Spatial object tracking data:
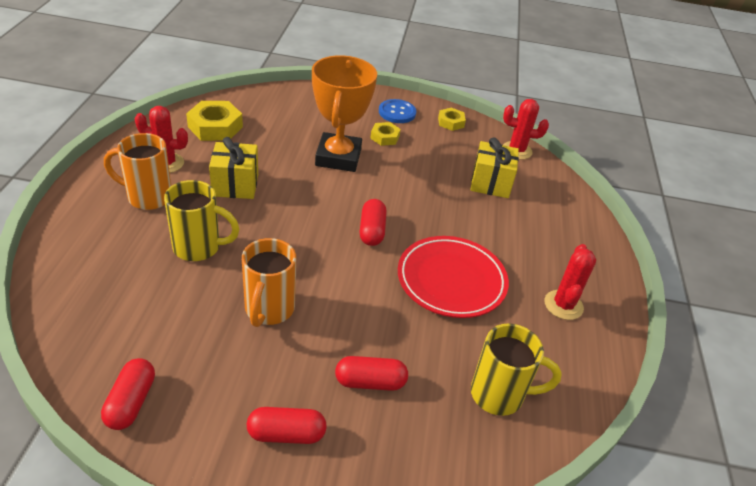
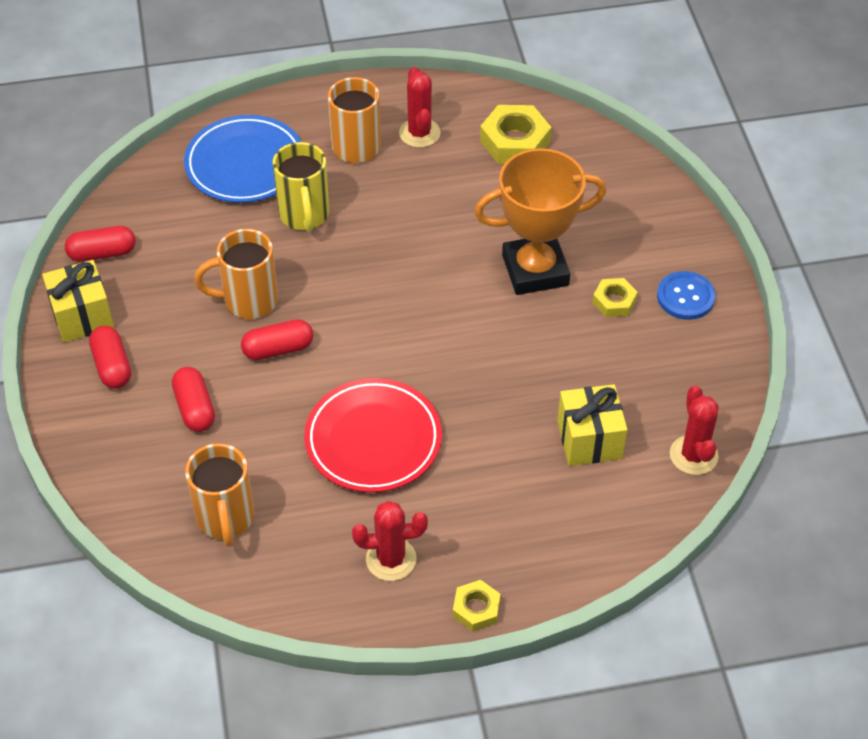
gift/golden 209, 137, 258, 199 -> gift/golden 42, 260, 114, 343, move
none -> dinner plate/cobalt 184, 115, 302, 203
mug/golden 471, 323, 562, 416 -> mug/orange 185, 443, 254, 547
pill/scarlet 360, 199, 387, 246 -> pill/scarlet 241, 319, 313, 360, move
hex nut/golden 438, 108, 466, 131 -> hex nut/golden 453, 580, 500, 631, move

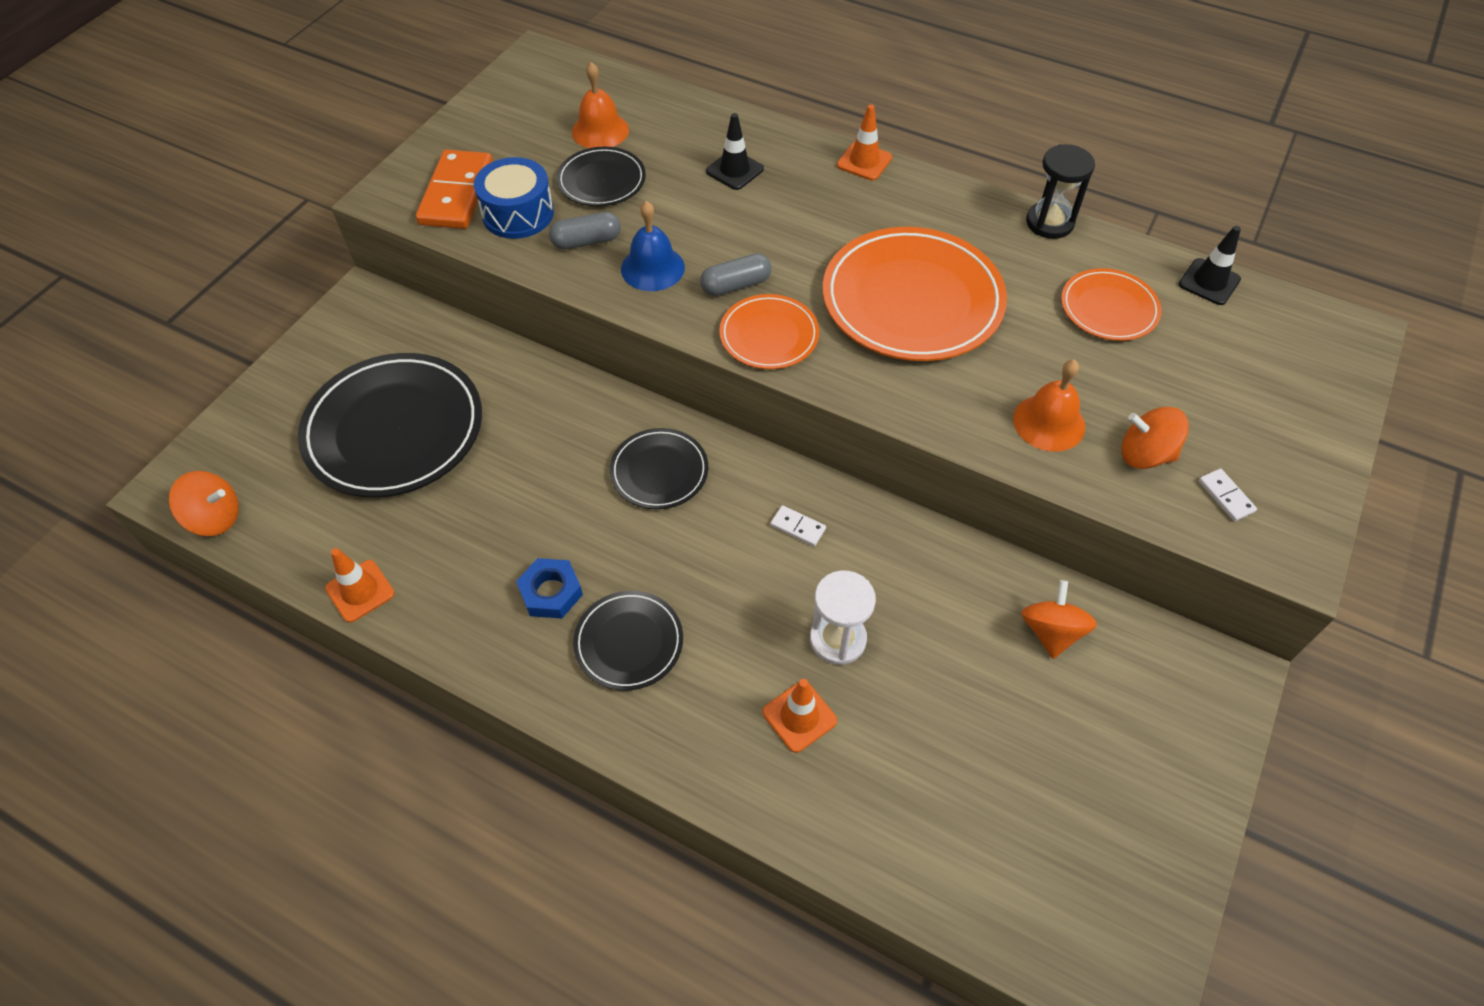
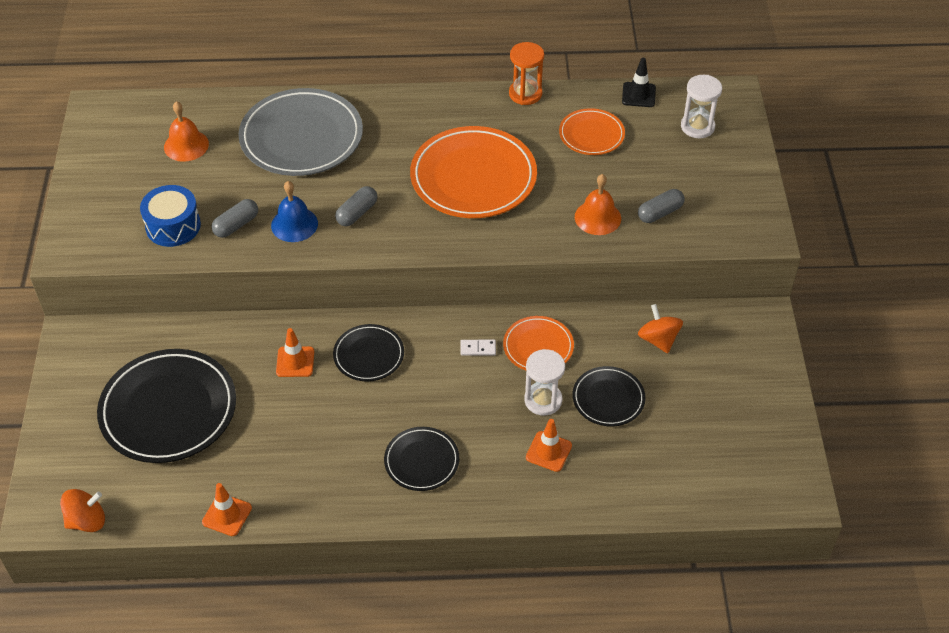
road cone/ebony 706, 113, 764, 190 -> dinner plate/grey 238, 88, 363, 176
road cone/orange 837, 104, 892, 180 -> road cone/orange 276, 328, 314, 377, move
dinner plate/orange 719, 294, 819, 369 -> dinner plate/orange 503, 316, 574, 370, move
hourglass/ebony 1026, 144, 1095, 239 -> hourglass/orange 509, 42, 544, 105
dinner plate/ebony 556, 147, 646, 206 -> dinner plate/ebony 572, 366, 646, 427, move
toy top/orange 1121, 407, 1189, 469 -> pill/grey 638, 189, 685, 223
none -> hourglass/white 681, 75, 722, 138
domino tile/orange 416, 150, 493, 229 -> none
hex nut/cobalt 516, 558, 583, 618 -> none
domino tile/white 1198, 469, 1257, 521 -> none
...
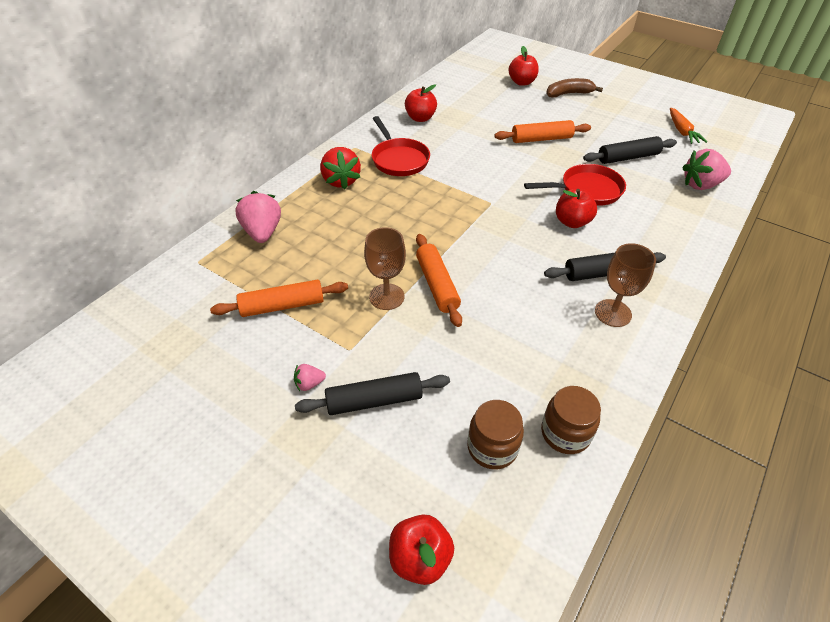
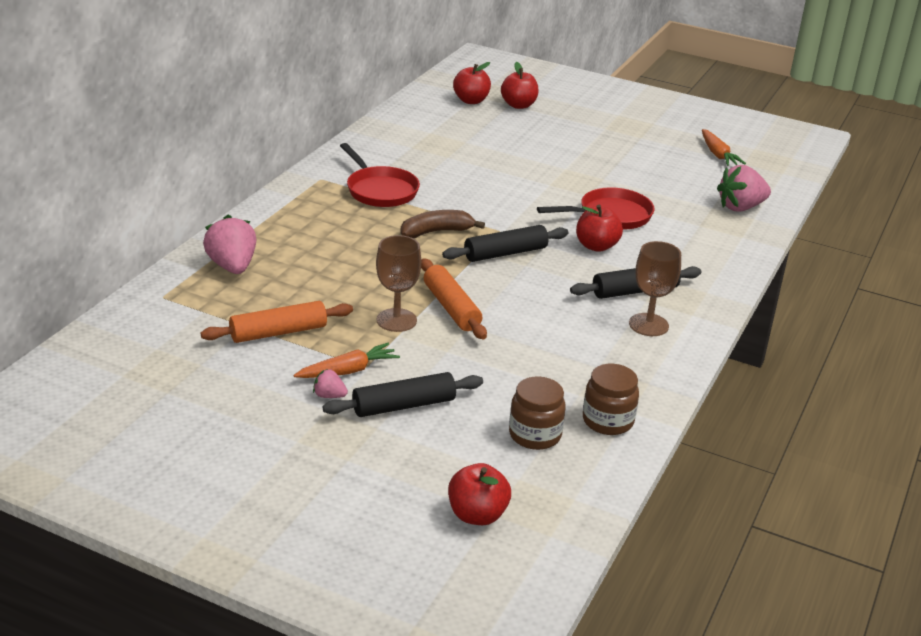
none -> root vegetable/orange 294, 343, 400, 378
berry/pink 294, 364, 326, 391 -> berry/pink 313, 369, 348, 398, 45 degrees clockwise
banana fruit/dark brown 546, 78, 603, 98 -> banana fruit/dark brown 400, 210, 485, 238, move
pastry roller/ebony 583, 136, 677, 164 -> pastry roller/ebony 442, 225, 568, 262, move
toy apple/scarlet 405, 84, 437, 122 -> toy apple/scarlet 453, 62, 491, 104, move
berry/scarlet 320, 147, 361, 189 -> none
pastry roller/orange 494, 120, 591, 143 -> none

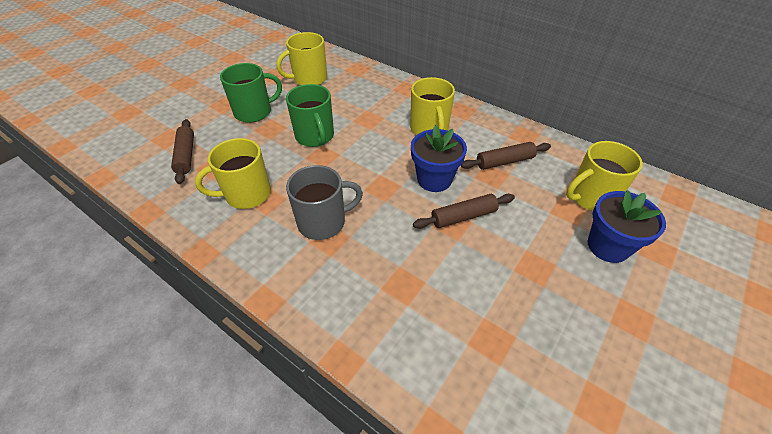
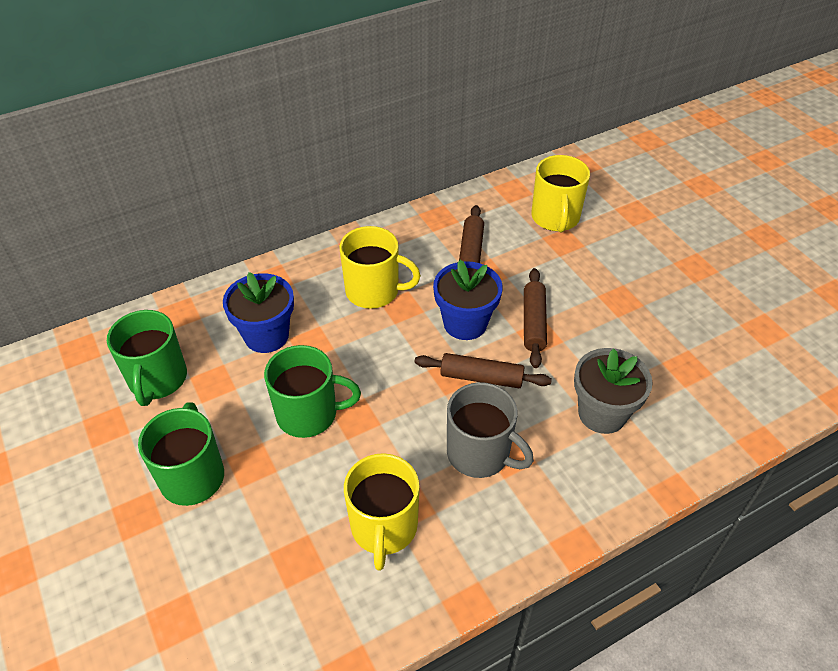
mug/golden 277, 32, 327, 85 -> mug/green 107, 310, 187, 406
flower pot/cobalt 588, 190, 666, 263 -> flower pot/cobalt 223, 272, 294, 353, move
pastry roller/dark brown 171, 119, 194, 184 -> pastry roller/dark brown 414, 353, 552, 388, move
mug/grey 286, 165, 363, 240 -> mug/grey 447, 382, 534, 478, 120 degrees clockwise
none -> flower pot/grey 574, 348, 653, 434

Task instructions: In the entries above, the lines from the one bearing "gift/golden 209, 137, 258, 199" up to and including the one bearing "pill/scarlet 360, 199, 387, 246" should be transcribed exactly; no other line is wanted.

Expected answer:
gift/golden 209, 137, 258, 199 -> gift/golden 42, 260, 114, 343, move
none -> dinner plate/cobalt 184, 115, 302, 203
mug/golden 471, 323, 562, 416 -> mug/orange 185, 443, 254, 547
pill/scarlet 360, 199, 387, 246 -> pill/scarlet 241, 319, 313, 360, move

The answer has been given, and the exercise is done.